*** The data Section Begins ***

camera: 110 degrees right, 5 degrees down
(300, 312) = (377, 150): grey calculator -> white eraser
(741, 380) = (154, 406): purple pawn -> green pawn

*** The data Section Ends ***

→ **What is needed**: Retype the whole of the material word for word.

→ **Answer**:
camera: 110 degrees right, 5 degrees down
(300, 312) = (377, 150): grey calculator -> white eraser
(741, 380) = (154, 406): purple pawn -> green pawn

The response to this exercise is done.